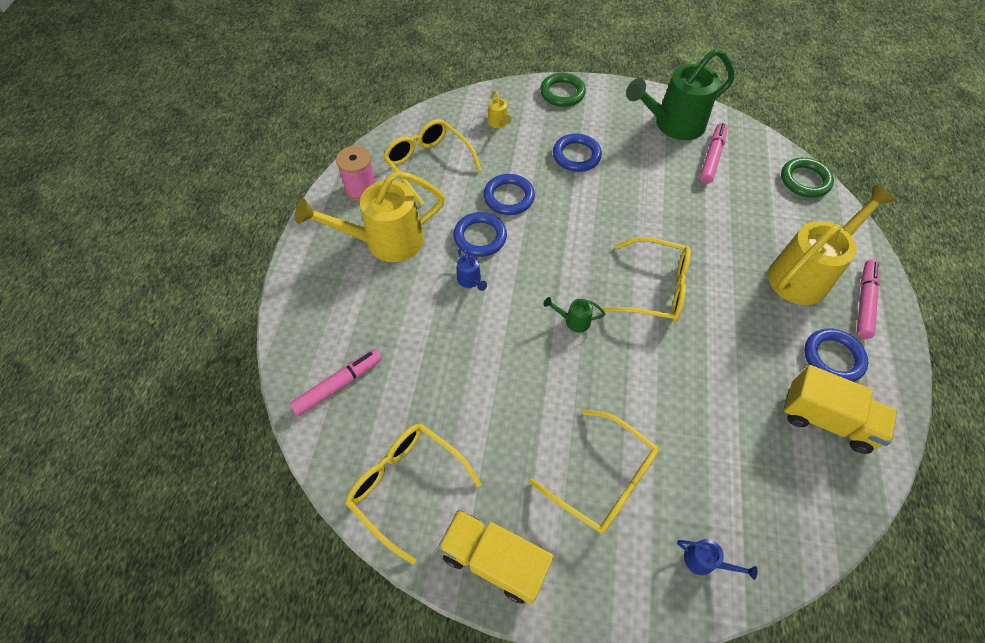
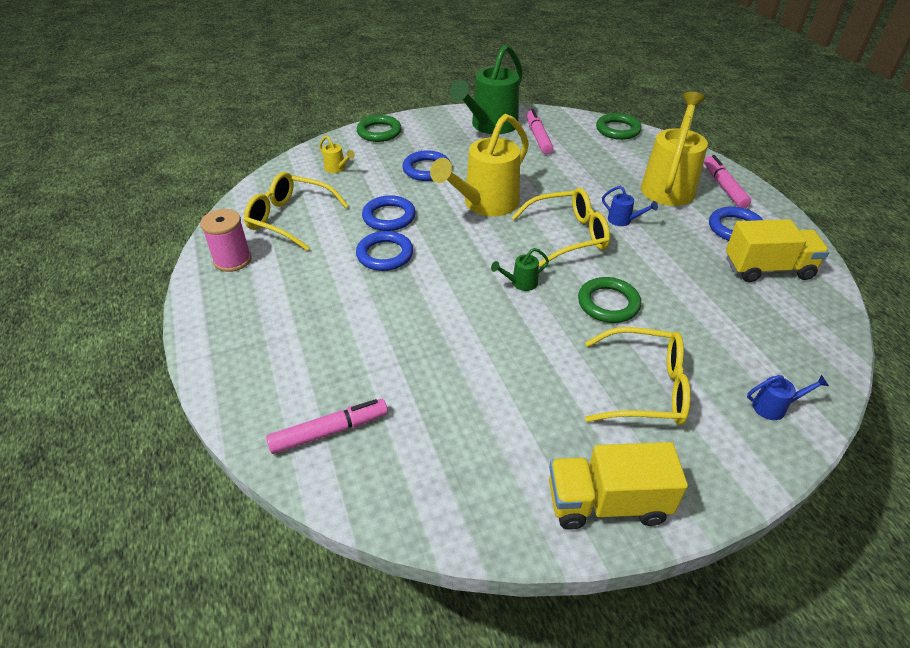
camera: 30 degrees left, 15 degrees down
(338, 385) = (329, 431): pink marker -> pink marker turned 45 degrees clockwise
(385, 241) = (290, 292): yellow watering can -> yellow watering can (485, 204)
(407, 486) = (471, 485): yellow glasses -> none
(470, 281) = (402, 290): blue watering can -> blue watering can (623, 220)
(636, 380) = (608, 303): none -> green ring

Exercise details:
Check every line of the entries above, and copy those that carry the string "none".

Answer to this task:
(407, 486) = (471, 485): yellow glasses -> none
(636, 380) = (608, 303): none -> green ring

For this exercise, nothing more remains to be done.